GOAL OF THE EXERCISE → Give the count of lines in the records below that contain "plate", and say nothing more.

DATA TO USE →
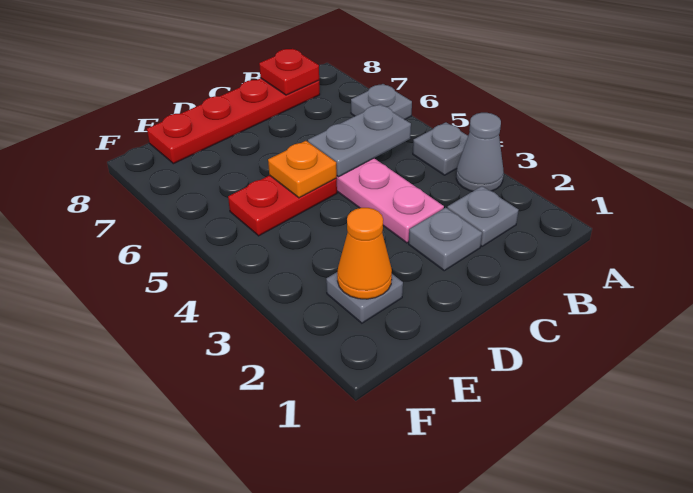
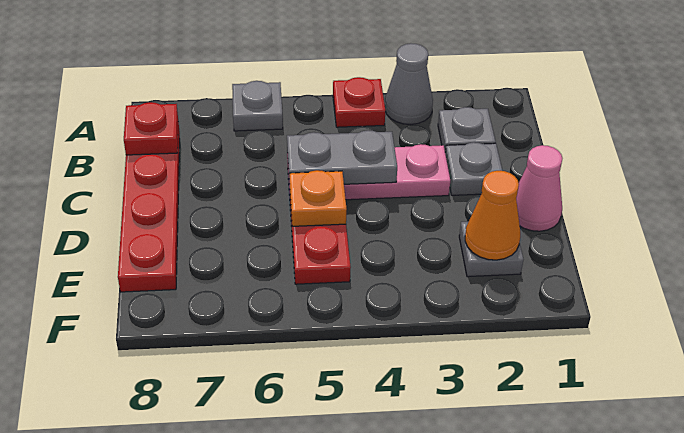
grey plate A4 level 1 -> red plate A4 level 1
grey plate B5:C5 level 2 -> grey plate C4:C5 level 2
none -> pink cone D1 level 1

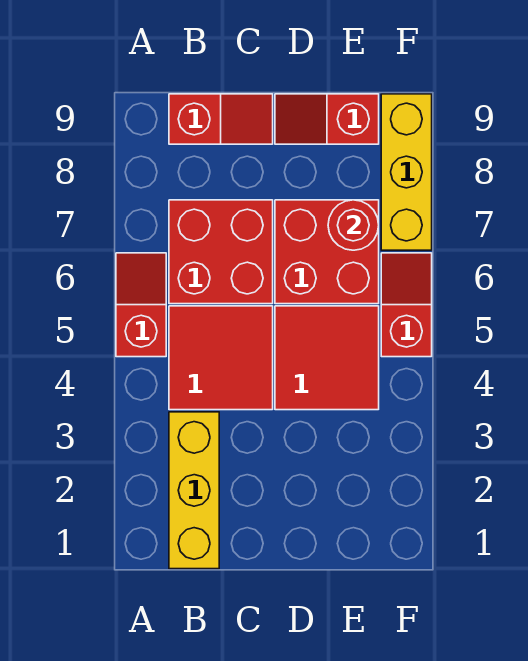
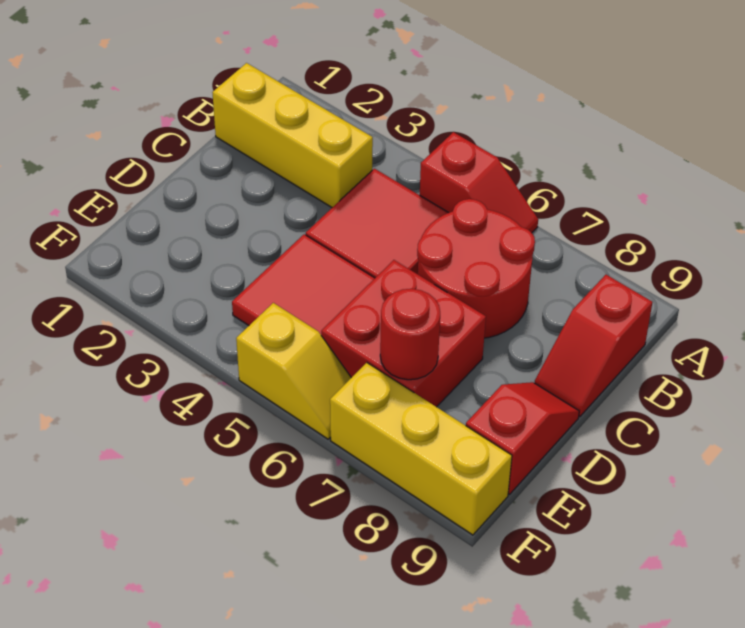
red brick B6:C7 level 1 -> red round brick B6:C7 level 1
red slope F5:F6 level 1 top 5 -> yellow slope F5:F6 level 1 top 5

ANSWER SECTION → 2